> Problem statement
Search each line below for the word "grey" and list those that contain it.

(Beginning of Source data)

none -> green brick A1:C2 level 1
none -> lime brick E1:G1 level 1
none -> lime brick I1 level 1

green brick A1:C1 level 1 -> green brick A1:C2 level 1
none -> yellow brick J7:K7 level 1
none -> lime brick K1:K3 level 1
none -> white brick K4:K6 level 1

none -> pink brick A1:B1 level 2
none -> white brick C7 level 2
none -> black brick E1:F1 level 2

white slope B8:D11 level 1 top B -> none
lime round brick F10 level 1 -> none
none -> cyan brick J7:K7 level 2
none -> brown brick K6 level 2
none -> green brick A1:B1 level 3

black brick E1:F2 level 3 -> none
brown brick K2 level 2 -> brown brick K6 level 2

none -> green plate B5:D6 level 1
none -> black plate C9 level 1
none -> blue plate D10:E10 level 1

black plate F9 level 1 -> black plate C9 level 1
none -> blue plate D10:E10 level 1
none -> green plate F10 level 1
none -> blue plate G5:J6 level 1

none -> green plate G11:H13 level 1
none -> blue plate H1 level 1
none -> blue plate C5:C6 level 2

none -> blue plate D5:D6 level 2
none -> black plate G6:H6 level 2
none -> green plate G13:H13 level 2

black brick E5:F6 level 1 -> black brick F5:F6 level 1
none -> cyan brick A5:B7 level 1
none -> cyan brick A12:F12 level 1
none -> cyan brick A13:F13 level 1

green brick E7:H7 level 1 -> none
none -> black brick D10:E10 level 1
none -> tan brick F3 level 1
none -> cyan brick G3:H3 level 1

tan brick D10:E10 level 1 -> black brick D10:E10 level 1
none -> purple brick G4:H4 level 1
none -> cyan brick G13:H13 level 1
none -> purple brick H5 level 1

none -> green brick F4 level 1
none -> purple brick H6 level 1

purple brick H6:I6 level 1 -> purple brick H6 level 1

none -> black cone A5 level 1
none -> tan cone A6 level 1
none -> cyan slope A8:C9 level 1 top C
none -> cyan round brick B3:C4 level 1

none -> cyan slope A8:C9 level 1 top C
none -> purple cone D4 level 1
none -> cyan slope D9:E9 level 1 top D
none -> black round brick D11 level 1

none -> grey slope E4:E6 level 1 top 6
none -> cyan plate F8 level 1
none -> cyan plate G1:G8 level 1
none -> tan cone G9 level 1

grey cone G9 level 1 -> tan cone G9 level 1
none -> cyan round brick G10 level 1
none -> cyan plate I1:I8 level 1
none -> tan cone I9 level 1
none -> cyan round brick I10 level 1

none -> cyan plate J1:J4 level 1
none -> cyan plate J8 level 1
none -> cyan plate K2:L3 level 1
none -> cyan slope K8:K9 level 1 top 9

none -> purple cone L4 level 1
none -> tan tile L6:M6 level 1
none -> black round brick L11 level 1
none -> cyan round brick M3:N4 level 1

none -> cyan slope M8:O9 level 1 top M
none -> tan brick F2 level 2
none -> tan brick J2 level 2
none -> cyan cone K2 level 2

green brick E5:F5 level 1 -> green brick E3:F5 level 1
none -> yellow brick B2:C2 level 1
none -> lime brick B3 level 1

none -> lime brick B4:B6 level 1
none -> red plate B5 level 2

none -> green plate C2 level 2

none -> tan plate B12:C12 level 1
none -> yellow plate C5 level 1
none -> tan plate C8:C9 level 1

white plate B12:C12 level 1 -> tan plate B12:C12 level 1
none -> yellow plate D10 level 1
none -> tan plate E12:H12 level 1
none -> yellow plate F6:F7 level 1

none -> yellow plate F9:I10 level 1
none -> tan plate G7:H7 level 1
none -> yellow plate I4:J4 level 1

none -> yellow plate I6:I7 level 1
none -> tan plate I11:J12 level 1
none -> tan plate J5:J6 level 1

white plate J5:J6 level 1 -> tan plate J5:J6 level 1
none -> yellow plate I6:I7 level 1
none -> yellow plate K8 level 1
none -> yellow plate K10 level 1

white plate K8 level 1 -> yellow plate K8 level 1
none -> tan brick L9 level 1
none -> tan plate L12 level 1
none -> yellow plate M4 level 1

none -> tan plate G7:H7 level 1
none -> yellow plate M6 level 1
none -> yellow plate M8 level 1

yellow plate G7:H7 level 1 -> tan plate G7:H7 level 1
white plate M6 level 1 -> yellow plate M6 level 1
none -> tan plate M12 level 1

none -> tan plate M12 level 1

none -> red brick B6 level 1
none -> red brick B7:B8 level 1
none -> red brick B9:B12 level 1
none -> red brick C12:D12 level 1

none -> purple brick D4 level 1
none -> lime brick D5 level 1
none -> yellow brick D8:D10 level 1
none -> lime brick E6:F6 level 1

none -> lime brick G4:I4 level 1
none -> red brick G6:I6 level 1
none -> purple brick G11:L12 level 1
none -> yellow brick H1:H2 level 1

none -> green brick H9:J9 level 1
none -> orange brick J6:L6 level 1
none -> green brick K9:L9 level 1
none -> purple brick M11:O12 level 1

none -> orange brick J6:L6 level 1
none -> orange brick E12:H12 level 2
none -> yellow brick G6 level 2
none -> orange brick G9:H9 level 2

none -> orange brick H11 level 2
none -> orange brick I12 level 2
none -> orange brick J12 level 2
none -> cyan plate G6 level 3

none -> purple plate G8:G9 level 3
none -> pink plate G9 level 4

(End of Source data)

> Task result
none -> grey slope E4:E6 level 1 top 6
grey cone G9 level 1 -> tan cone G9 level 1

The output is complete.